What needs to be done: The entries that follow need to be printed exactly as they are, minus any pictures.

#### Records for the exercise

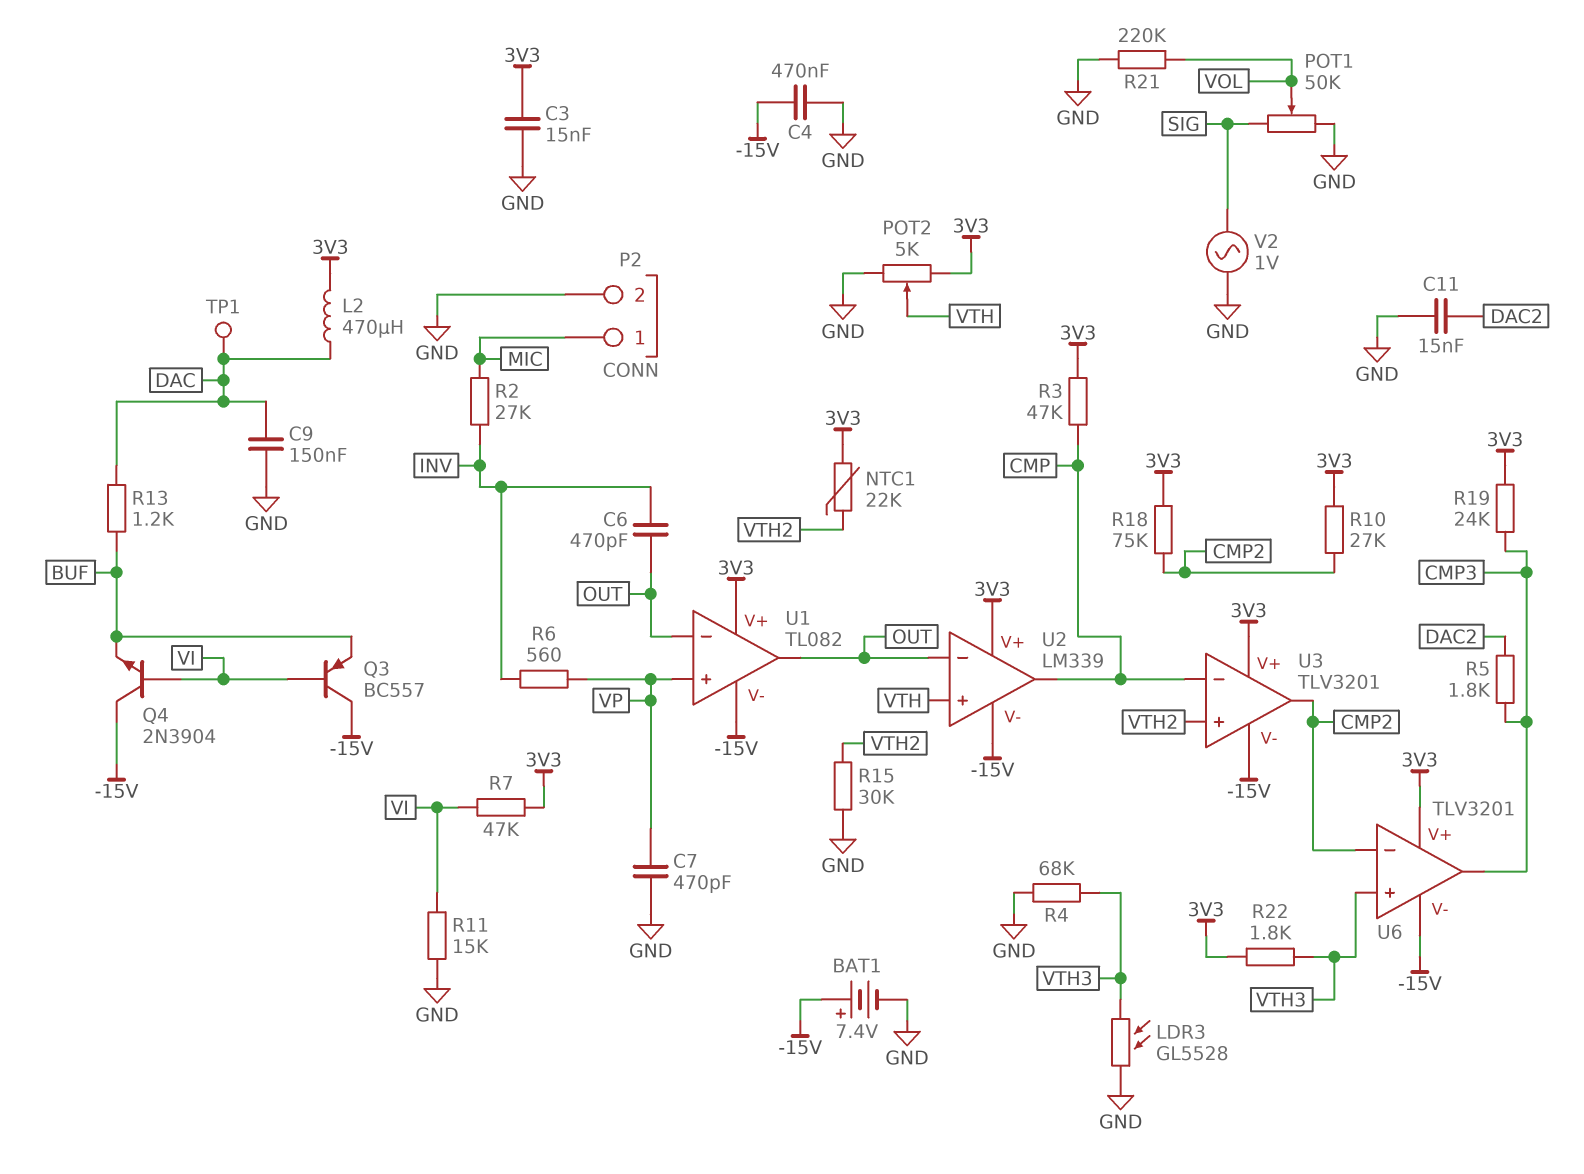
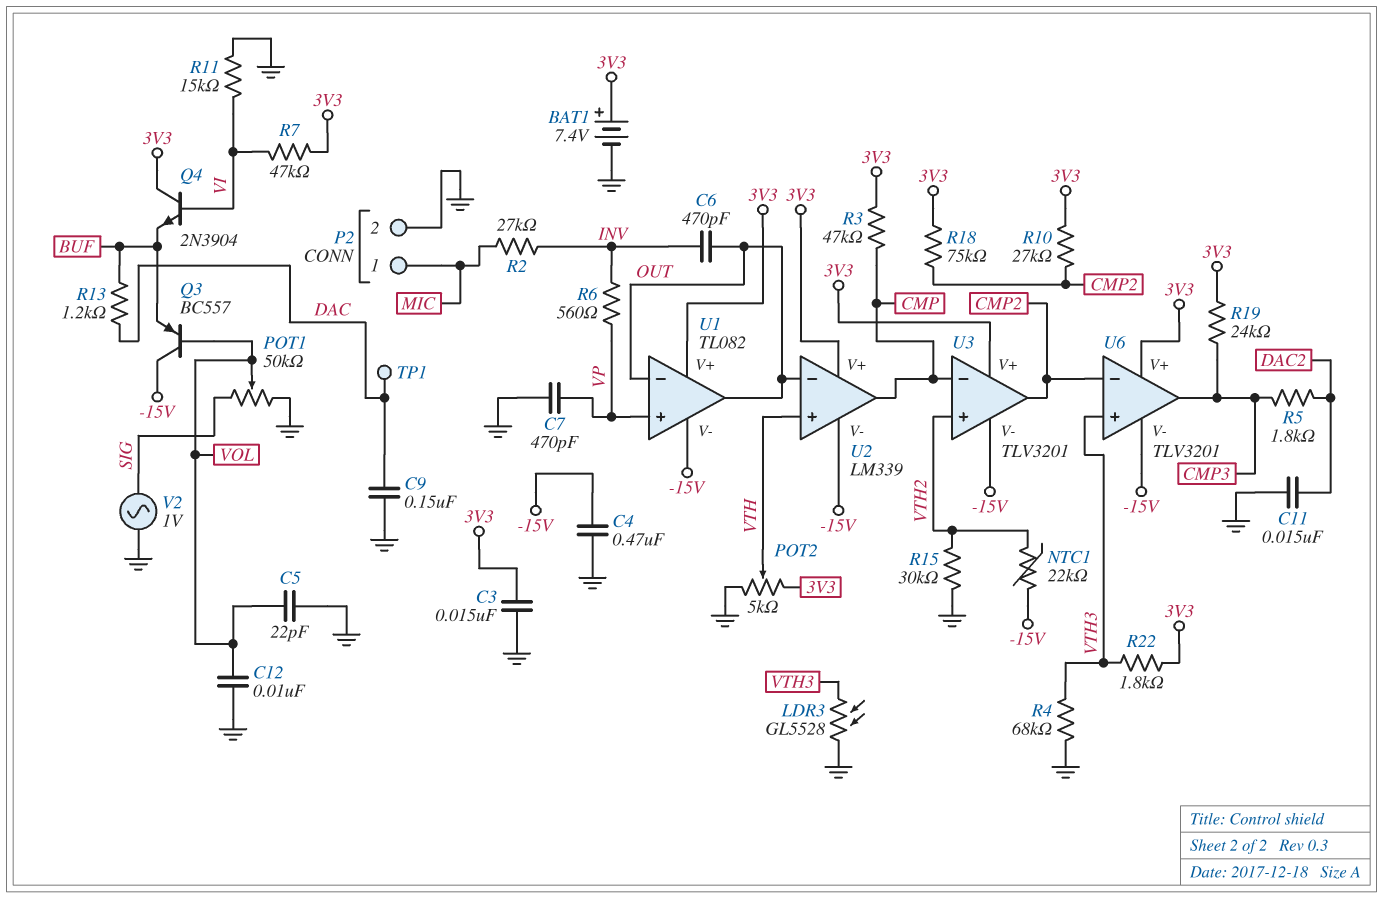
BAT1: 7.4V (plus -15V, minus GND) -> 7.4V (plus 3V3, minus GND)
C5: none -> 22pF (GND, VOL)
C12: none -> 10nF (GND, VOL)
L2: 470uH (3V3, DAC) -> none
NTC1: 22k (3V3, VTH2) -> 22k (-15V, VTH2)
Q3: PNP BC557 (B VI, C -15V, E BUF) -> PNP BC557 (B VOL, C -15V, E BUF)
Q4: NPN 2N3904 (B VI, C -15V, E BUF) -> NPN 2N3904 (B VI, C 3V3, E BUF)
R21: 220k (GND, VOL) -> none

########

Result of the task:
BAT1: 7.4V (plus -15V, minus GND) -> 7.4V (plus 3V3, minus GND)
C5: none -> 22pF (GND, VOL)
C12: none -> 10nF (GND, VOL)
L2: 470uH (3V3, DAC) -> none
NTC1: 22k (3V3, VTH2) -> 22k (-15V, VTH2)
Q3: PNP BC557 (B VI, C -15V, E BUF) -> PNP BC557 (B VOL, C -15V, E BUF)
Q4: NPN 2N3904 (B VI, C -15V, E BUF) -> NPN 2N3904 (B VI, C 3V3, E BUF)
R21: 220k (GND, VOL) -> none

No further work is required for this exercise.